> [THE EXERCISE]: Begin at the line of the records that has "Determine the (X, Y)" and stop after the line that has "March (554, 590)". Give those lines as a JSON list of strings, one per line, skipping blank lines and leaving out the pictures.

> [PROVIDED RECORDS]:
━━━━━━━━
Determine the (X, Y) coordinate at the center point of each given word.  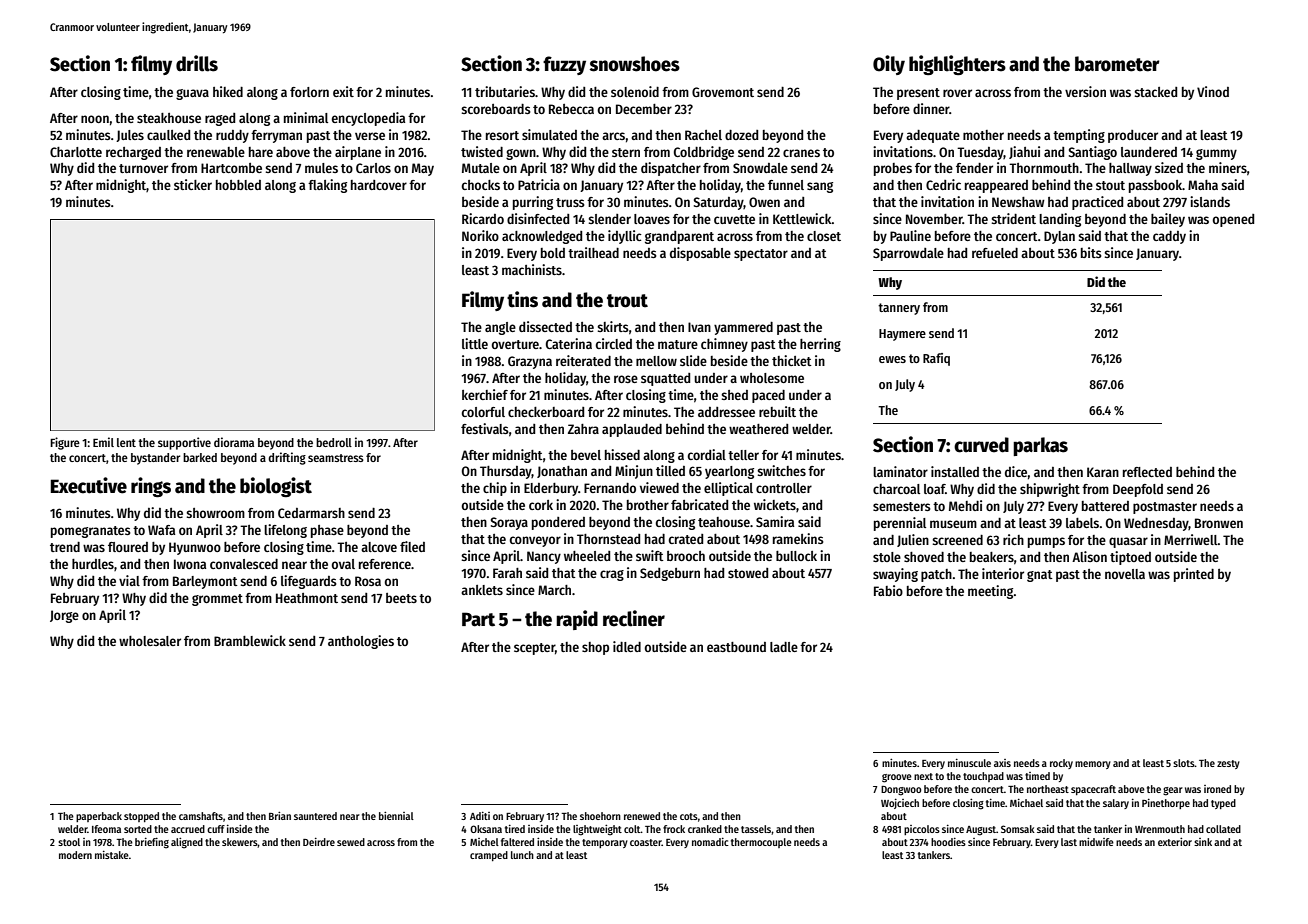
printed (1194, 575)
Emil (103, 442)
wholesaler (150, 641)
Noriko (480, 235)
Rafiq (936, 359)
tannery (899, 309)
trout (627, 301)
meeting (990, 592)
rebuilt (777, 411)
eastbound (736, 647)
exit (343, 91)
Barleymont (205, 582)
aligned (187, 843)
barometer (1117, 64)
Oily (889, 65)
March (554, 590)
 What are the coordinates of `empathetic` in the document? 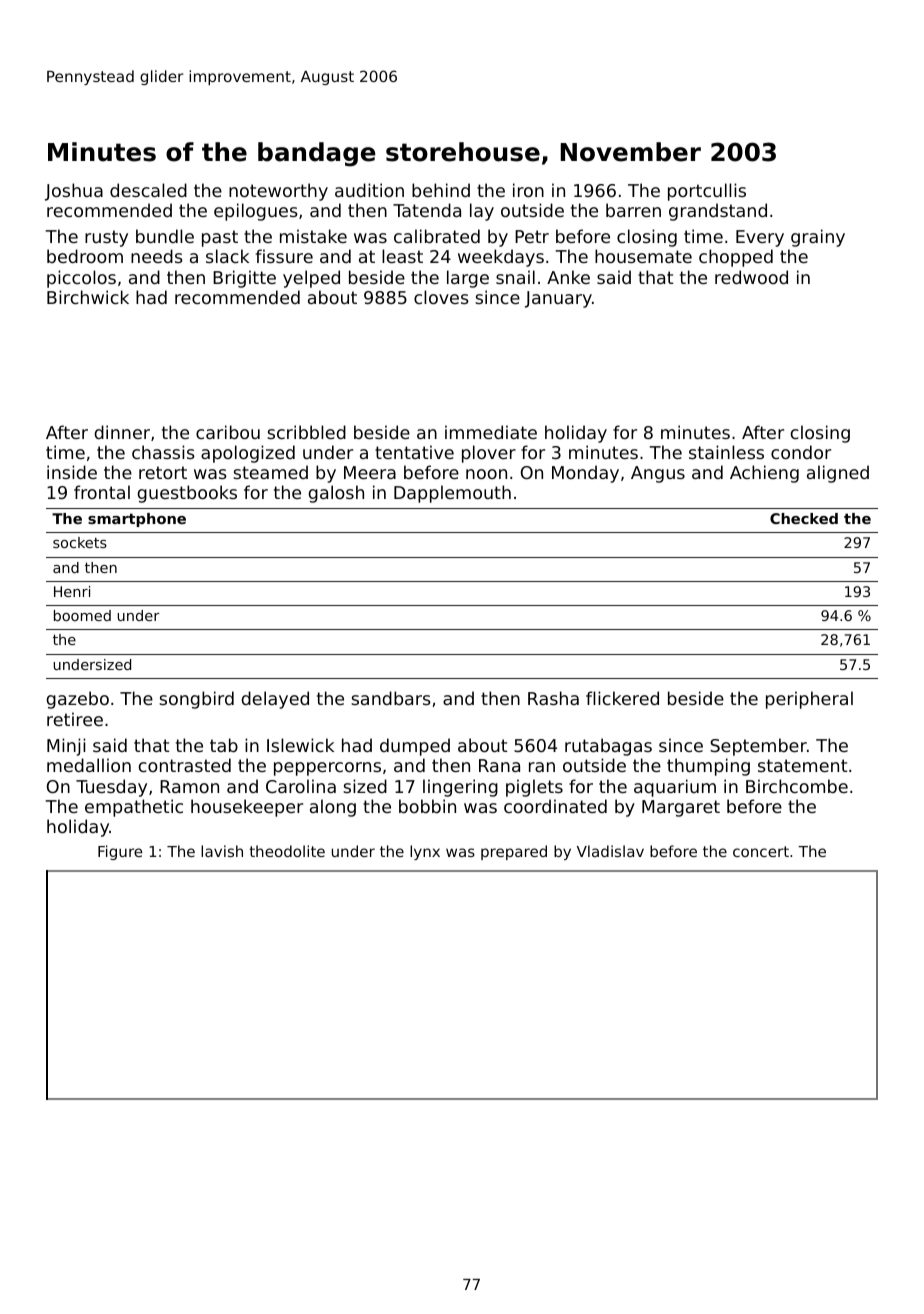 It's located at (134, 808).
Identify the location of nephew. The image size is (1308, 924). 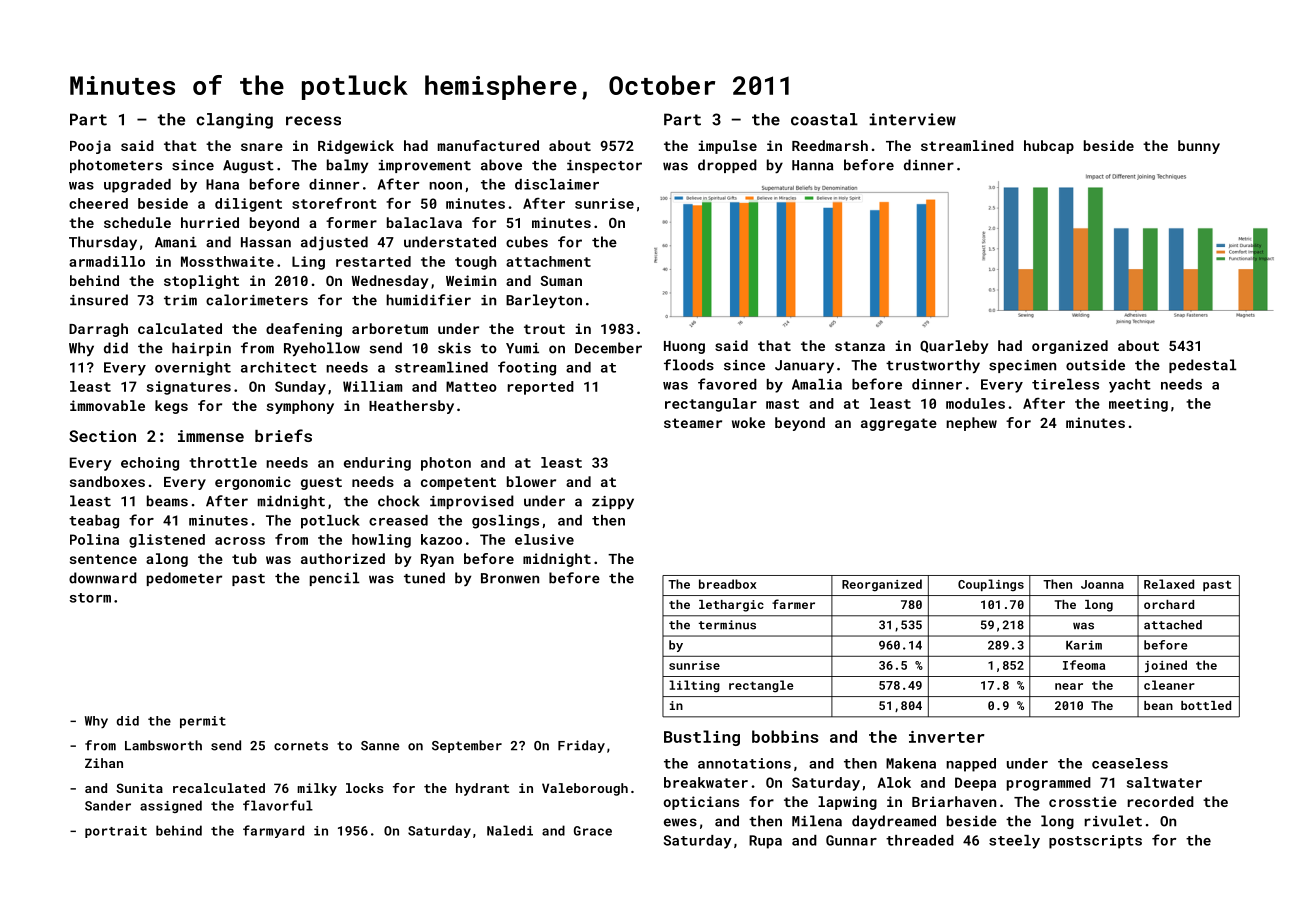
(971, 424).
━━━━━━━━
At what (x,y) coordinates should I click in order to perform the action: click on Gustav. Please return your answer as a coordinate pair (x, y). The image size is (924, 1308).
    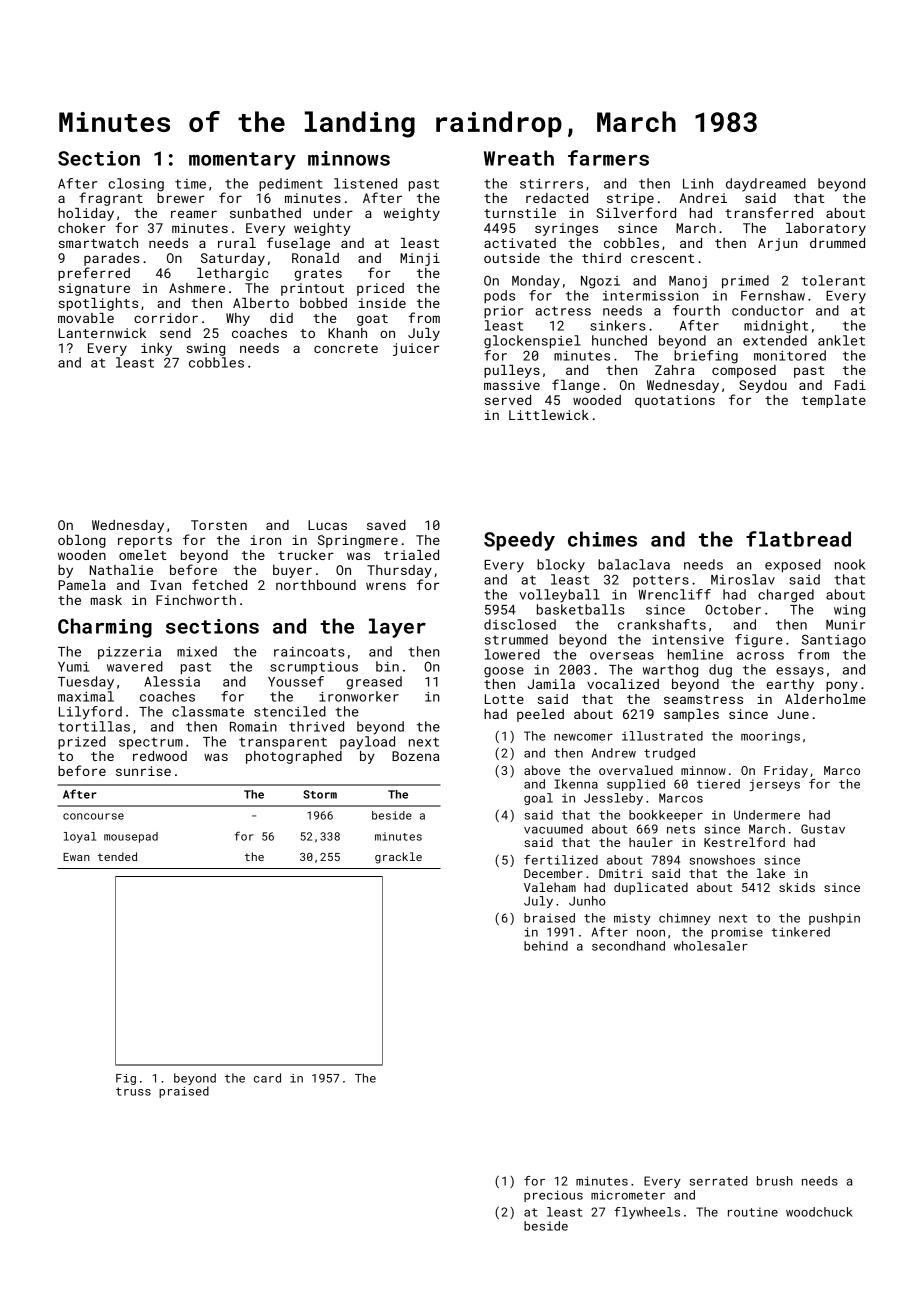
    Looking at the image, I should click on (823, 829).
━━━━━━━━
> [FULL RESPONSE]:
[
  "Determine the (X, Y) coordinate at the center point of each given word.  ",
  "printed (1194, 575)",
  "Emil (103, 442)",
  "wholesaler (150, 641)",
  "Noriko (480, 235)",
  "Rafiq (936, 359)",
  "tannery (899, 309)",
  "trout (627, 301)",
  "meeting (990, 592)",
  "rebuilt (777, 411)",
  "eastbound (736, 647)",
  "exit (343, 91)",
  "Barleymont (205, 582)",
  "aligned (187, 843)",
  "barometer (1117, 64)",
  "Oily (889, 65)",
  "March (554, 590)"
]